The listing below holds a line with "camera: 25 degrees left, 5 degrees up" and a line with "(546, 337) = (552, 262): none -> orange book". Reproduce those two lines exactly, plus everything between them.
********
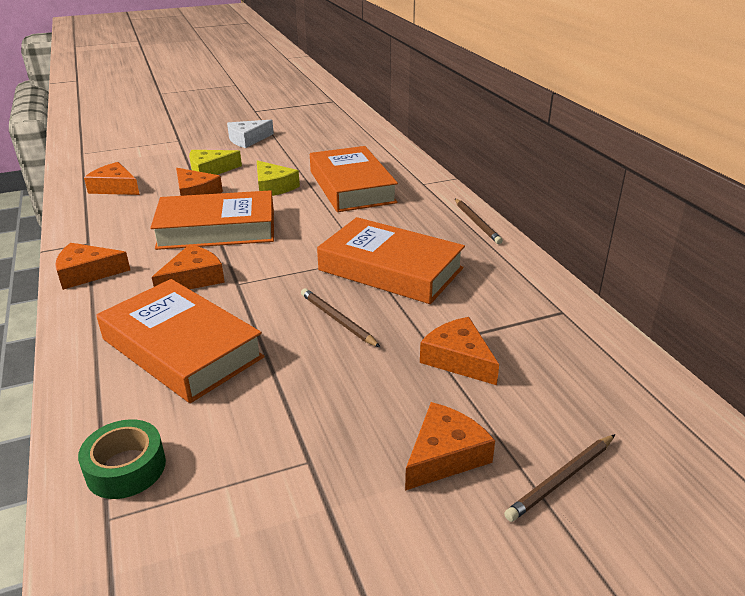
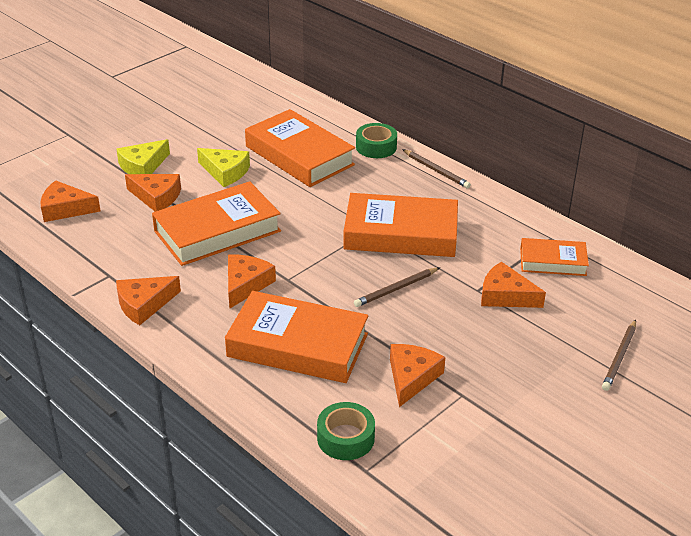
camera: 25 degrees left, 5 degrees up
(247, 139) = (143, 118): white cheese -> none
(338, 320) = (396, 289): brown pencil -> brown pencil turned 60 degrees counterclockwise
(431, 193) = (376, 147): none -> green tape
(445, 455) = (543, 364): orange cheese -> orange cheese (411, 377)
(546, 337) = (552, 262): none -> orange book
********
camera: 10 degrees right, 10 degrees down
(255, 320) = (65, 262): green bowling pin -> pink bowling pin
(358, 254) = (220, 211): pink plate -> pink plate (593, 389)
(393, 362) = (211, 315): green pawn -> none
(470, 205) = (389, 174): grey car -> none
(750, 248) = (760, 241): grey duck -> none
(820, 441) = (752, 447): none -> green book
********
■ ANSWER TO THE EXERCISE:
camera: 25 degrees left, 5 degrees up
(247, 139) = (143, 118): white cheese -> none
(338, 320) = (396, 289): brown pencil -> brown pencil turned 60 degrees counterclockwise
(431, 193) = (376, 147): none -> green tape
(445, 455) = (543, 364): orange cheese -> orange cheese (411, 377)
(546, 337) = (552, 262): none -> orange book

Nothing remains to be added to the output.